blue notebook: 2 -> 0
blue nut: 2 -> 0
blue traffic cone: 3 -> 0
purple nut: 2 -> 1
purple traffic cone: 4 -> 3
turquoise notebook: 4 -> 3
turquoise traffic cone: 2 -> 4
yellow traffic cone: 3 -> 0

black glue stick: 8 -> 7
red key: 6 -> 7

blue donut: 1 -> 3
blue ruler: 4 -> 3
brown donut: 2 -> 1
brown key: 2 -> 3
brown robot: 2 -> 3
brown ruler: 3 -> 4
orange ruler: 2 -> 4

------------------------------------------------------------

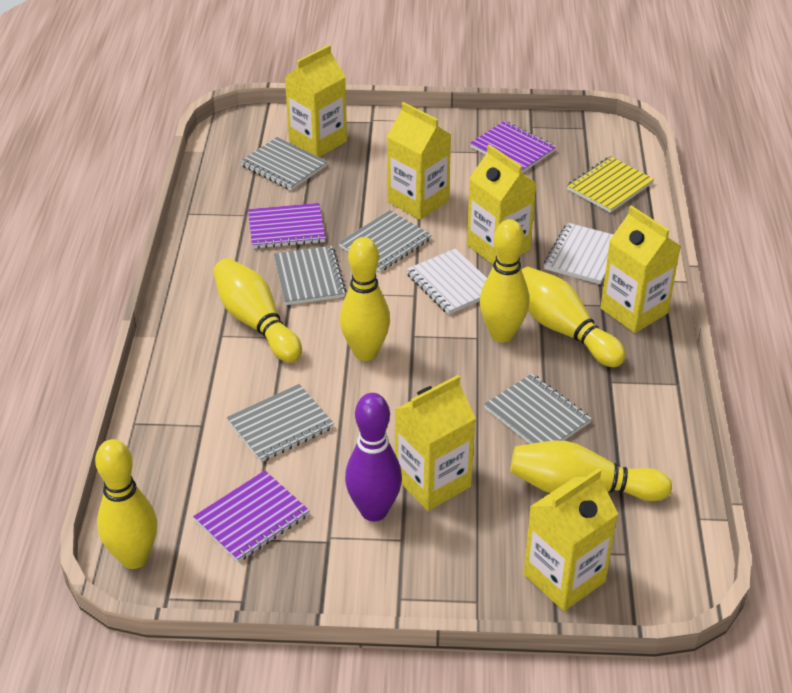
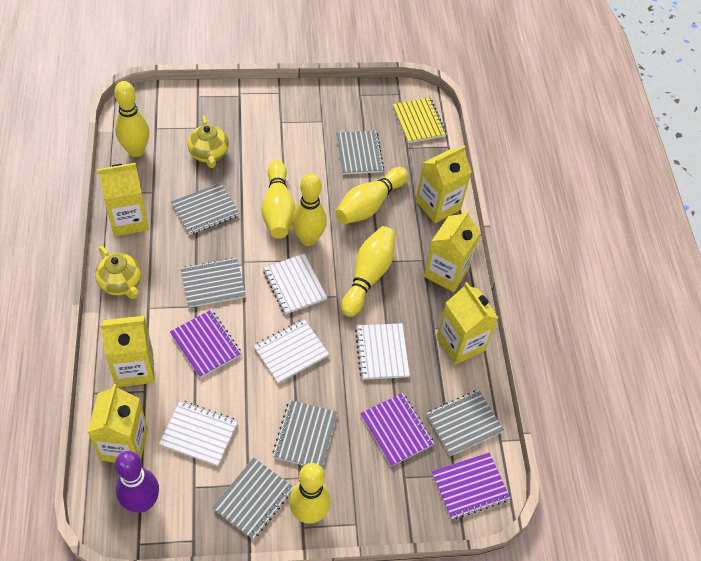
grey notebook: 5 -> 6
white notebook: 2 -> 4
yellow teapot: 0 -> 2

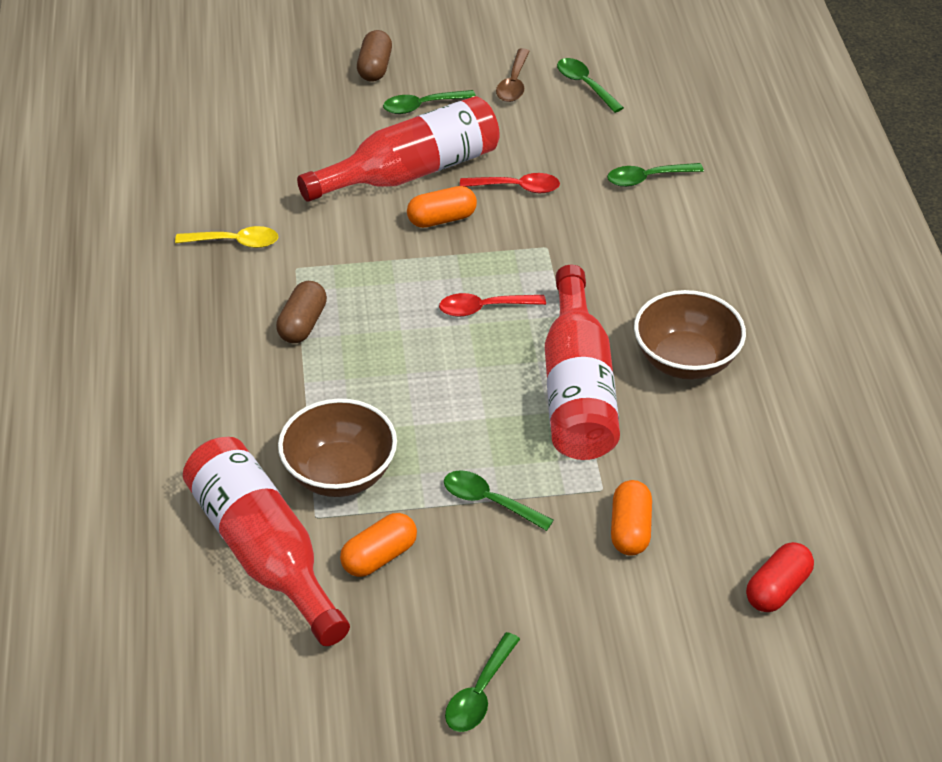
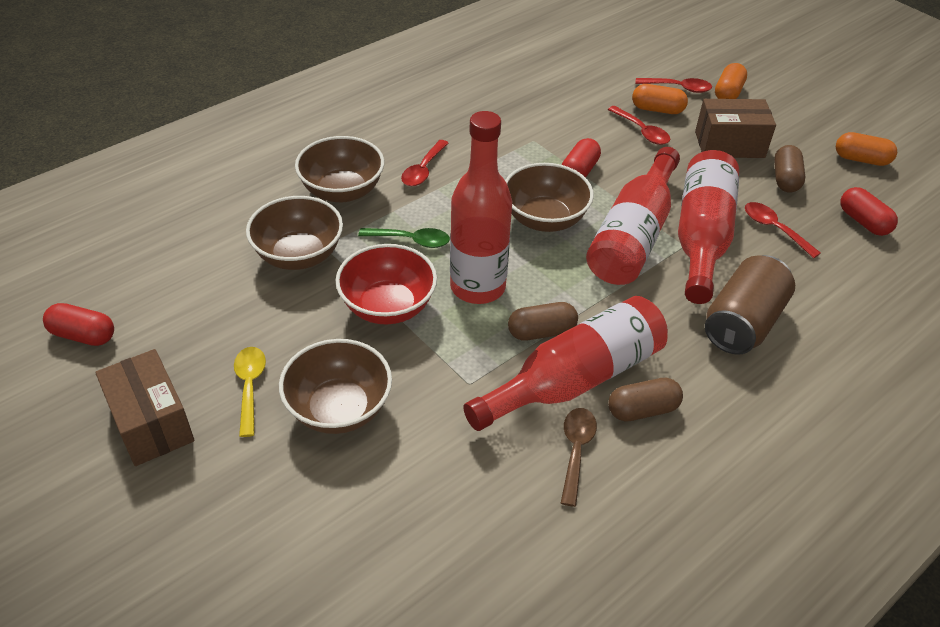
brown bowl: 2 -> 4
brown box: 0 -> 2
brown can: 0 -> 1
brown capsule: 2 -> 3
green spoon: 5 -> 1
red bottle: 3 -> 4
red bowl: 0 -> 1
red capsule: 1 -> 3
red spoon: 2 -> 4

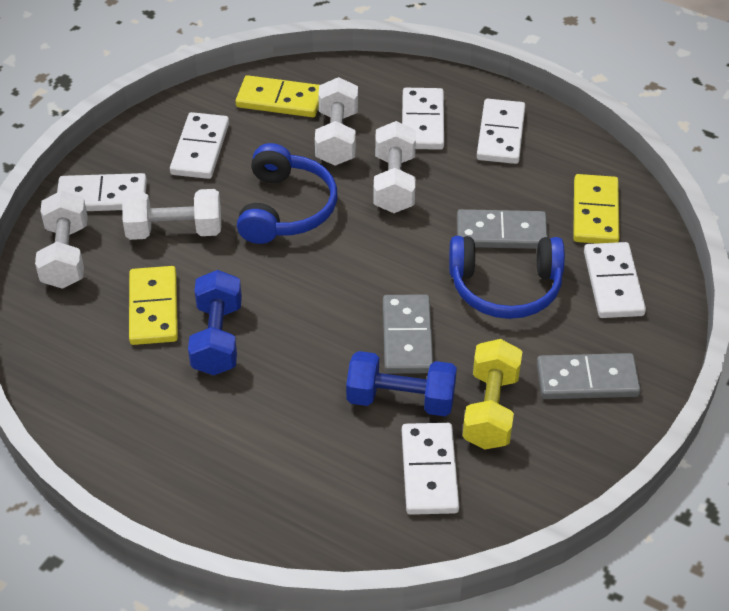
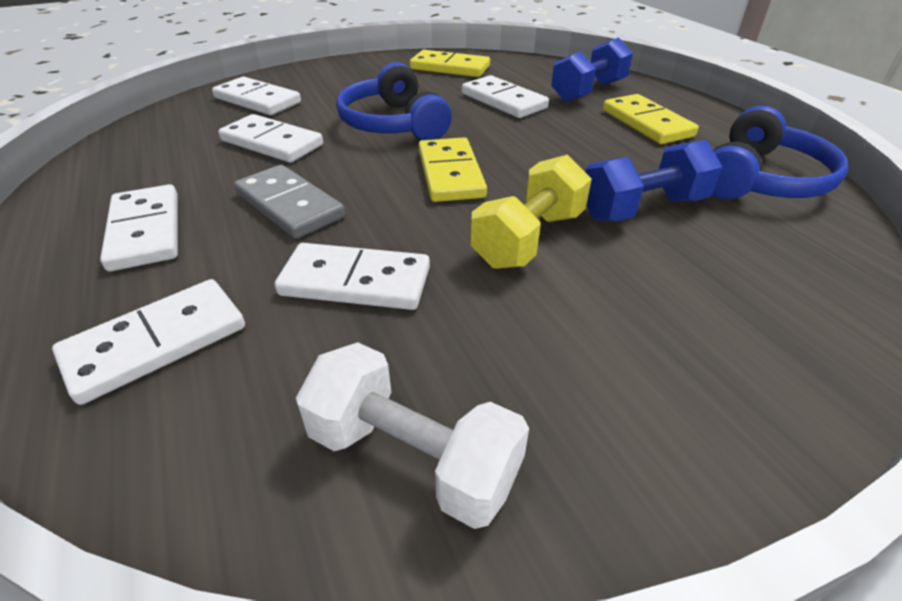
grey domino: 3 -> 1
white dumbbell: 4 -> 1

------------------------------------------------------------

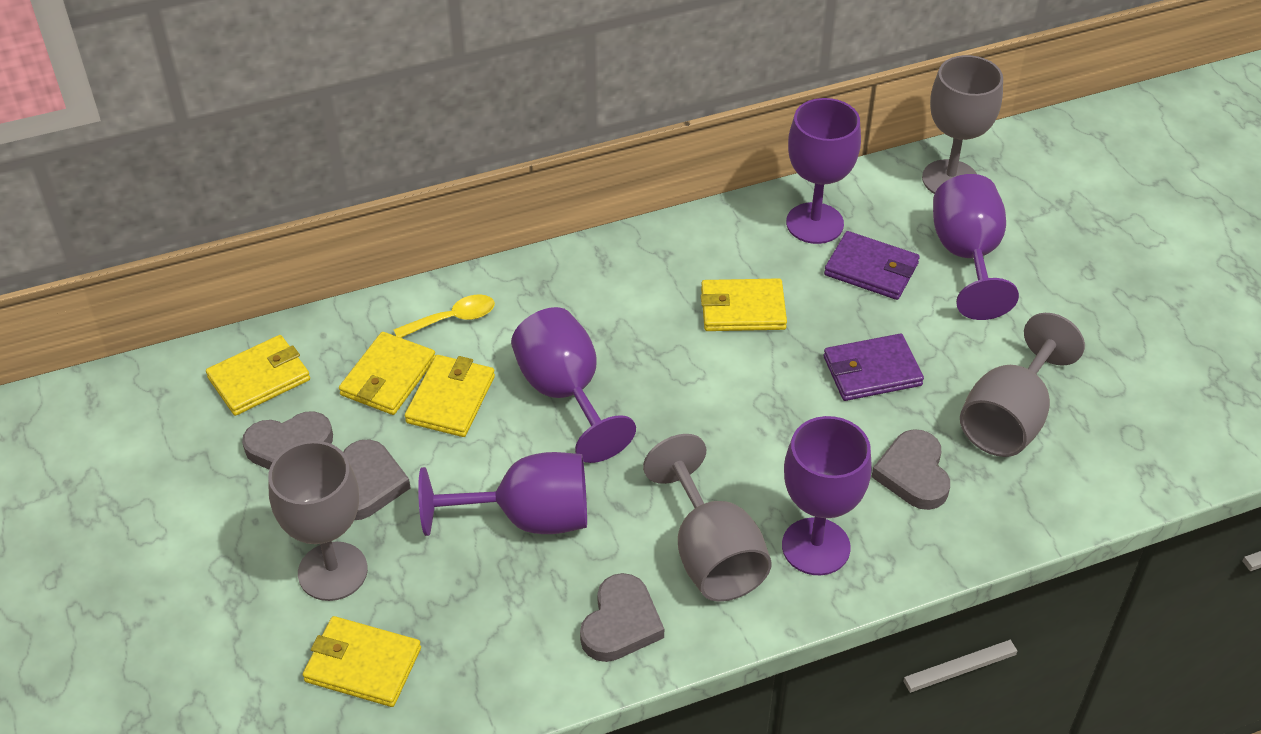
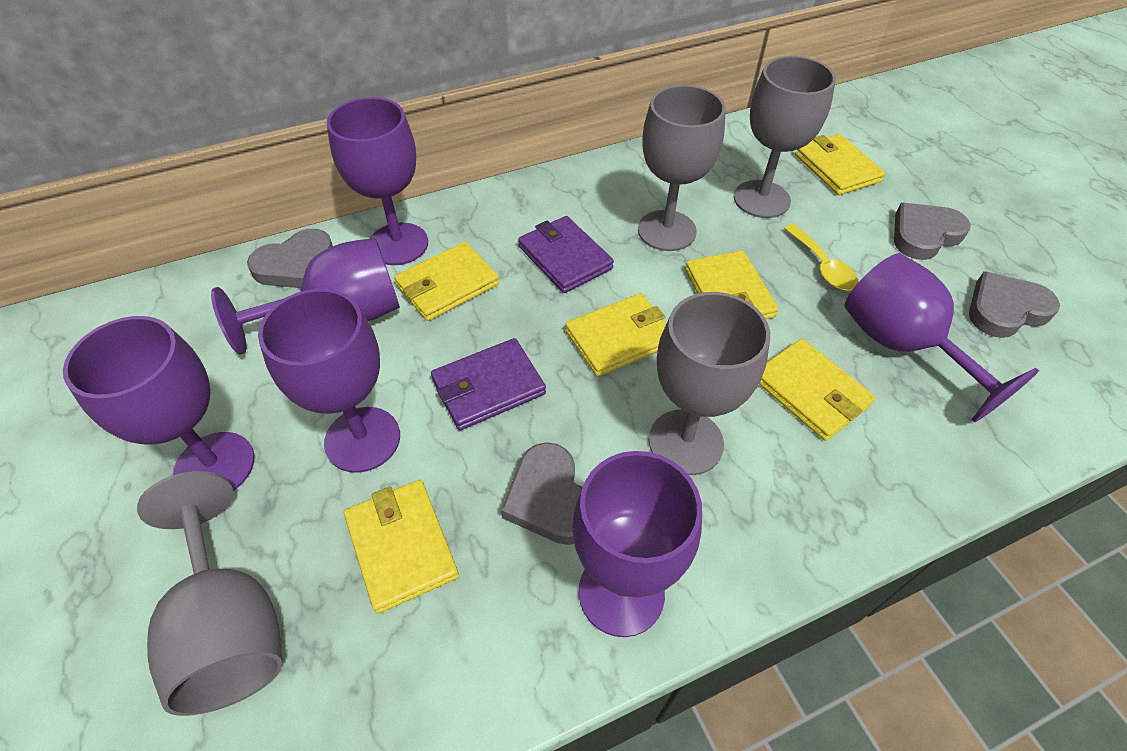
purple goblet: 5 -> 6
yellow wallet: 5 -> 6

------------------------------------------------------------

PROBLEM DESCRIPTION –
Copy the lines above between the one holding "brown capsule: 2 -> 3" and the one holding "white dumbbell: 4 -> 1", inclusive. Drop the pictures.

SOLUTION TO THIS TASK –
brown capsule: 2 -> 3
green spoon: 5 -> 1
red bottle: 3 -> 4
red bowl: 0 -> 1
red capsule: 1 -> 3
red spoon: 2 -> 4

grey domino: 3 -> 1
white dumbbell: 4 -> 1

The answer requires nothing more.